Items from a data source

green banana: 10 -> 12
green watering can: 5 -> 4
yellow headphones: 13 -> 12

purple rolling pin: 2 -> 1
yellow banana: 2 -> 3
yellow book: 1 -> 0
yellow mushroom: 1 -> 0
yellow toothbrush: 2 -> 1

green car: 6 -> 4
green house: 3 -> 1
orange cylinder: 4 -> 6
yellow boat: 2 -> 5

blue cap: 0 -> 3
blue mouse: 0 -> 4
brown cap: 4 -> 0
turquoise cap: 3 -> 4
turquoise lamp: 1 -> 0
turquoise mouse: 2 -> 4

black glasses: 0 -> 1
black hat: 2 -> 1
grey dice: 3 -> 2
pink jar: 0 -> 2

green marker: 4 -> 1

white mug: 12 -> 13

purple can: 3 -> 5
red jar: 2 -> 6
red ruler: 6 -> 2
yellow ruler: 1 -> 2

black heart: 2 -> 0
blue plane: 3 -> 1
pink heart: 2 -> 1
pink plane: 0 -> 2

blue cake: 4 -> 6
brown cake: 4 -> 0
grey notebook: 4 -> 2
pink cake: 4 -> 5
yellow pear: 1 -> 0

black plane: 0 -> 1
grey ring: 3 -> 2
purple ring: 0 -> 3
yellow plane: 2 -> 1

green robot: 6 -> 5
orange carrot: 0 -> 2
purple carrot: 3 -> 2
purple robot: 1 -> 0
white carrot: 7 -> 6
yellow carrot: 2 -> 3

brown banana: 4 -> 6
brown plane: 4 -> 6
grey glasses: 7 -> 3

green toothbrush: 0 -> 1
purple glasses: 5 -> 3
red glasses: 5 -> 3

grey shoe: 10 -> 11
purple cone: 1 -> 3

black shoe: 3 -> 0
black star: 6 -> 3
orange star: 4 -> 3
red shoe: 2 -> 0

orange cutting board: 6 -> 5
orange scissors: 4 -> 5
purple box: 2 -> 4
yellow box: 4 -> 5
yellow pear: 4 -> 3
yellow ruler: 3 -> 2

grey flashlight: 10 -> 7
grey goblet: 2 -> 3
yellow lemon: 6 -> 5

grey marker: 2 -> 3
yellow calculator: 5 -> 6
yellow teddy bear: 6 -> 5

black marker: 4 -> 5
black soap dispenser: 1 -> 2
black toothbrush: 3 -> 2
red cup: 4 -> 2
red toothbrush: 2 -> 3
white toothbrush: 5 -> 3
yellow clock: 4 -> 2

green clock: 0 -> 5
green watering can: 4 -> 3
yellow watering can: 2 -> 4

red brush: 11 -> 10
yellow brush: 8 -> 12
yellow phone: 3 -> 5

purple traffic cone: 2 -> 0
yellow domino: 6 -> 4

What you should do — Send back an exact copy of only the lines from the line with "black hat: 2 -> 1" up to and including the line with "purple carrot: 3 -> 2" in the data above.

Task output —
black hat: 2 -> 1
grey dice: 3 -> 2
pink jar: 0 -> 2

green marker: 4 -> 1

white mug: 12 -> 13

purple can: 3 -> 5
red jar: 2 -> 6
red ruler: 6 -> 2
yellow ruler: 1 -> 2

black heart: 2 -> 0
blue plane: 3 -> 1
pink heart: 2 -> 1
pink plane: 0 -> 2

blue cake: 4 -> 6
brown cake: 4 -> 0
grey notebook: 4 -> 2
pink cake: 4 -> 5
yellow pear: 1 -> 0

black plane: 0 -> 1
grey ring: 3 -> 2
purple ring: 0 -> 3
yellow plane: 2 -> 1

green robot: 6 -> 5
orange carrot: 0 -> 2
purple carrot: 3 -> 2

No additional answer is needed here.